• Short exercise: Rewrite the records below, replacing "center point" with "midpoint" wherever it occurs and keeping everything else the same, but leave out the pictures.
(begin)
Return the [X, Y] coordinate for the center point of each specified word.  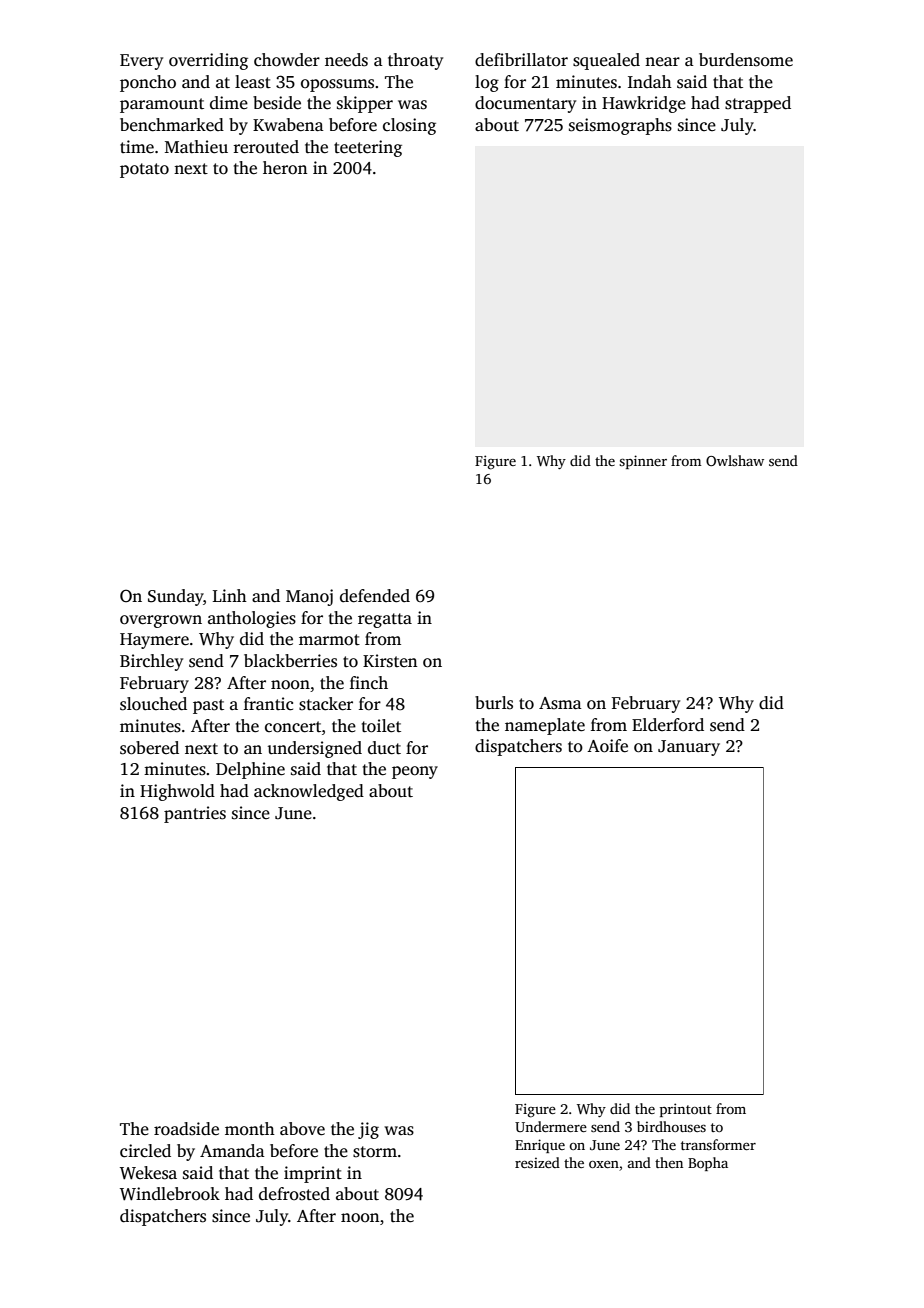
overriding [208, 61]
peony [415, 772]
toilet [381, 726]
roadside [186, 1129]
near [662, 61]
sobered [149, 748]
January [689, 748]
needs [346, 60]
(end)
• Task answer:
Return the [X, Y] coordinate for the midpoint of each specified word.  
overriding [208, 61]
peony [415, 772]
toilet [381, 726]
roadside [186, 1129]
near [662, 61]
sobered [149, 748]
January [689, 748]
needs [346, 60]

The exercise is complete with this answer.